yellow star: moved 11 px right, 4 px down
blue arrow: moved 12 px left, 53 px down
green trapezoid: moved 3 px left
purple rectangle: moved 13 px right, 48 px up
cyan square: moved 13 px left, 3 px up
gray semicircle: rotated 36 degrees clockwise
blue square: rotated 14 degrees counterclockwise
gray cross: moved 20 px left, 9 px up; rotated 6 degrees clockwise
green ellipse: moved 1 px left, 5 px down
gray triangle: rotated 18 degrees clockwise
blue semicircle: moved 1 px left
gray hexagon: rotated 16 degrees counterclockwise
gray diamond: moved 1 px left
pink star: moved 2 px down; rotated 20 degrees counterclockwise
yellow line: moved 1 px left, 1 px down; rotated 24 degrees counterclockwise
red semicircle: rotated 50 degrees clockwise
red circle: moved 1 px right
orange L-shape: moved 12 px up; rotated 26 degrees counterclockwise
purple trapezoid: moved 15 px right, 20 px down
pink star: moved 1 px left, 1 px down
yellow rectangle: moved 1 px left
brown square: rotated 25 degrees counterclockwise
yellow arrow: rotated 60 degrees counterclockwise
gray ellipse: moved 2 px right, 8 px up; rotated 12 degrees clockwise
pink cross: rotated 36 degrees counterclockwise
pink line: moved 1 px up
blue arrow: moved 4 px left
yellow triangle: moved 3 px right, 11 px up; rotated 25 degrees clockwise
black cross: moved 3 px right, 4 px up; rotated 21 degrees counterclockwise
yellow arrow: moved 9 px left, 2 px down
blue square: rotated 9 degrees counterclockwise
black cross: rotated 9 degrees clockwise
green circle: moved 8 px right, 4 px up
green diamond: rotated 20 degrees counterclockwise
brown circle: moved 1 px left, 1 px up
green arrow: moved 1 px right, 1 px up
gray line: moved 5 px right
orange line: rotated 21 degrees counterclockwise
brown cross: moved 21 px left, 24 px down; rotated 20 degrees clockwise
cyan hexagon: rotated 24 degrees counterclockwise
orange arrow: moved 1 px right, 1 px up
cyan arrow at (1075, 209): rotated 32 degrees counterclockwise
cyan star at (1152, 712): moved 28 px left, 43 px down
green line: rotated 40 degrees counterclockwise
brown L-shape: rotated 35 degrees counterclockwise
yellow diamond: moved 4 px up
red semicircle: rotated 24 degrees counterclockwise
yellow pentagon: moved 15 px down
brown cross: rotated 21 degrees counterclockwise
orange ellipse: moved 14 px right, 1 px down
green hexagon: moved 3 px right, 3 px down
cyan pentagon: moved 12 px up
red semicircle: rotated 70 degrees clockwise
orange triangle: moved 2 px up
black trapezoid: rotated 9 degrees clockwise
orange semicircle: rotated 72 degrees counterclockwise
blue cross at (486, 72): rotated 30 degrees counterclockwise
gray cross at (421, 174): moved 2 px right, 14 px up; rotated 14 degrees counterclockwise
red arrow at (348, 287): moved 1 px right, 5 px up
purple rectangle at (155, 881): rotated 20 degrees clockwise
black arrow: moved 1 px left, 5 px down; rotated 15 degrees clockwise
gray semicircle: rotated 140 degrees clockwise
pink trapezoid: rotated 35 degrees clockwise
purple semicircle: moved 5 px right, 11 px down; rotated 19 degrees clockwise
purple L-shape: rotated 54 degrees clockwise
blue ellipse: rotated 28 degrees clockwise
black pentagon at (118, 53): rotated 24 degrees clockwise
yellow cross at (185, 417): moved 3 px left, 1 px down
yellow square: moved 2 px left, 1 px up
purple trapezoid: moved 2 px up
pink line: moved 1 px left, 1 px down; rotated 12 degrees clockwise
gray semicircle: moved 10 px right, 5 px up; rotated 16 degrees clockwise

### Required work
Using the entries above, return exactly the lines from the line with "black arrow: moved" to the line with "purple L-shape: rotated 54 degrees clockwise", counting both of those lines.

### Response for this exercise
black arrow: moved 1 px left, 5 px down; rotated 15 degrees clockwise
gray semicircle: rotated 140 degrees clockwise
pink trapezoid: rotated 35 degrees clockwise
purple semicircle: moved 5 px right, 11 px down; rotated 19 degrees clockwise
purple L-shape: rotated 54 degrees clockwise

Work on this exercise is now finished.